------ SUPPLIED ENTRIES

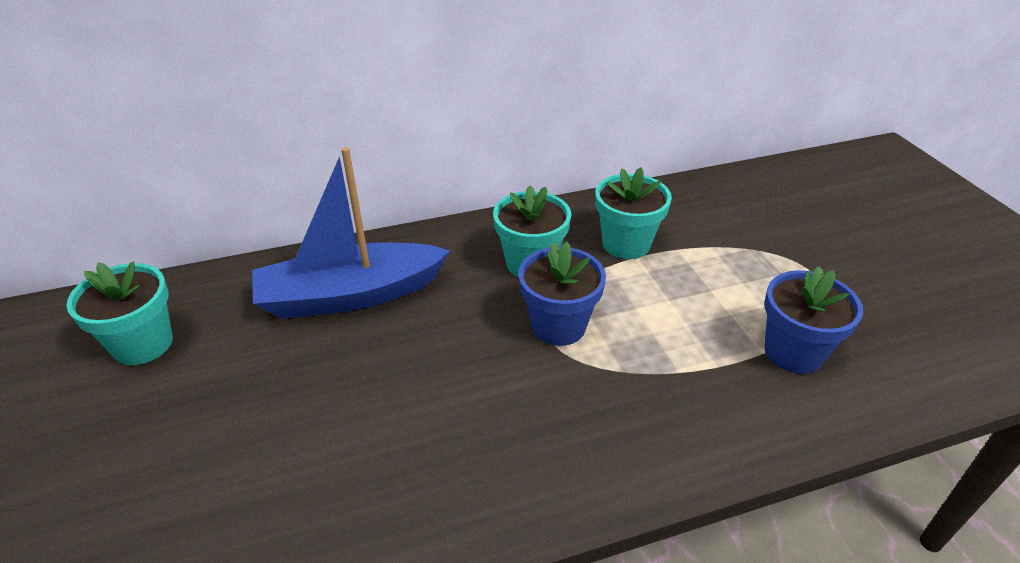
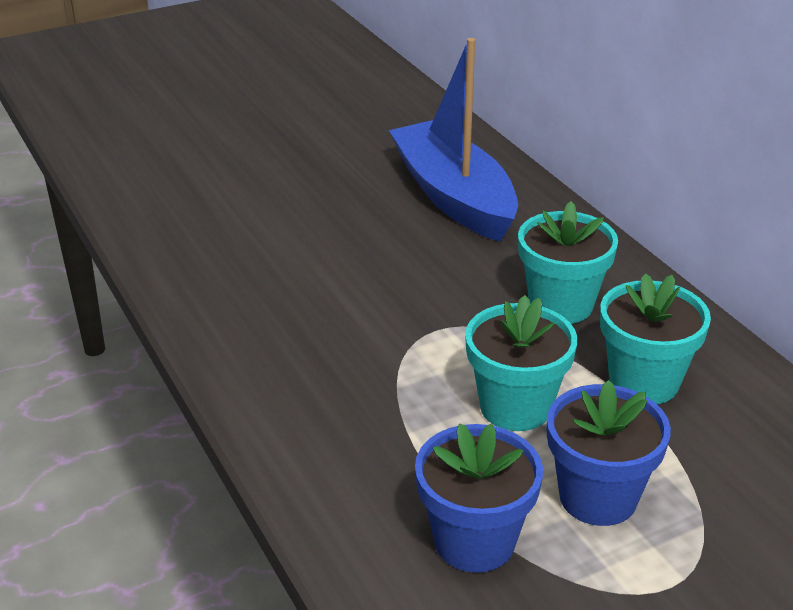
camera: 80 degrees right, 5 degrees down
(143, 344) = (354, 114): turquoise flower pot -> turquoise flower pot (515, 407)
(558, 326) = (455, 335): blue flower pot -> blue flower pot (598, 497)

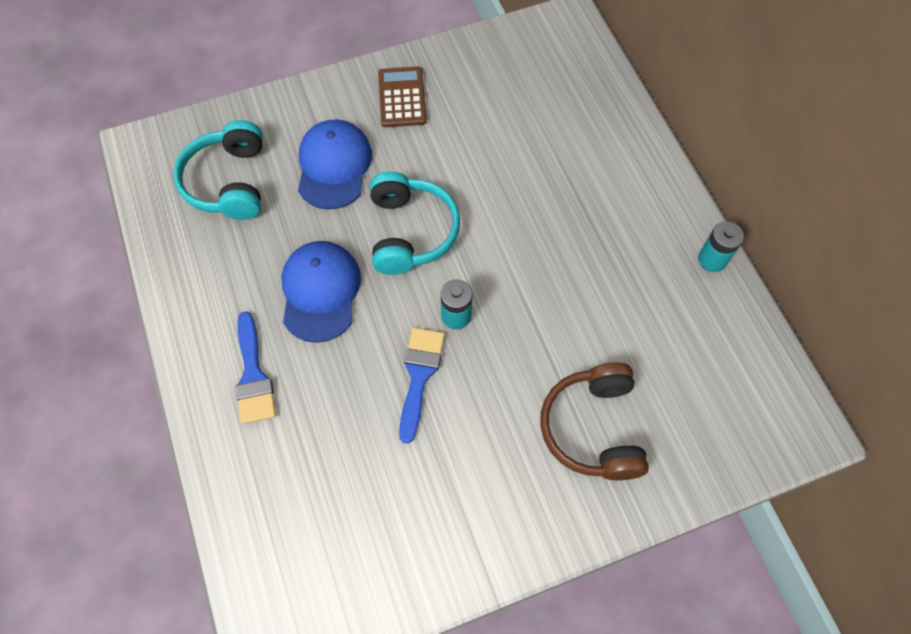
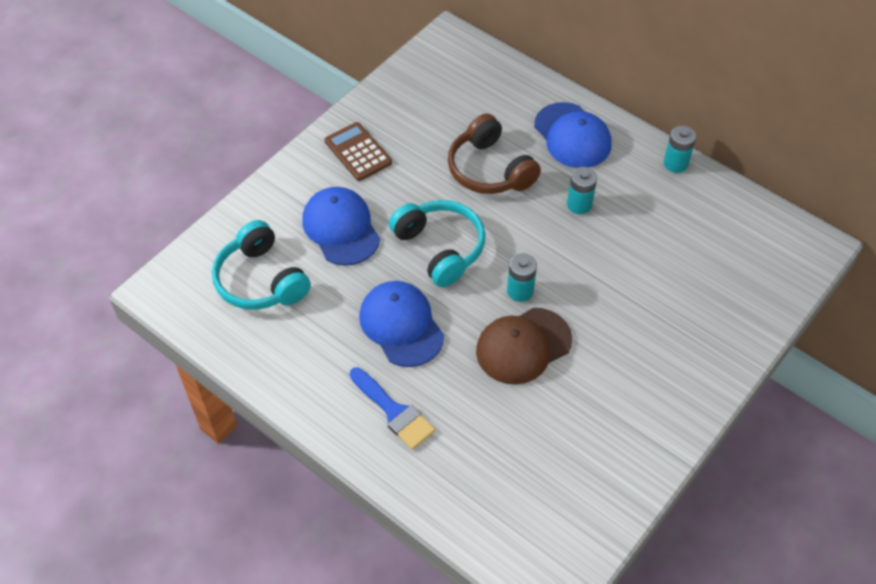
camera: 30 degrees left, 10 degrees down
(419, 375) = (523, 346): blue brush -> brown cap
(579, 254) = (579, 204): none -> turquoise battery
(593, 428) = (674, 318): brown headphones -> brown headphones (489, 169)
(622, 178) = (572, 136): none -> blue cap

------------

BRIEF:
Exclude the pictures, then write out every record exactly as it stands.

REPLY:
camera: 80 degrees right, 5 degrees down
(143, 344) = (354, 114): turquoise flower pot -> turquoise flower pot (515, 407)
(558, 326) = (455, 335): blue flower pot -> blue flower pot (598, 497)

camera: 30 degrees left, 10 degrees down
(419, 375) = (523, 346): blue brush -> brown cap
(579, 254) = (579, 204): none -> turquoise battery
(593, 428) = (674, 318): brown headphones -> brown headphones (489, 169)
(622, 178) = (572, 136): none -> blue cap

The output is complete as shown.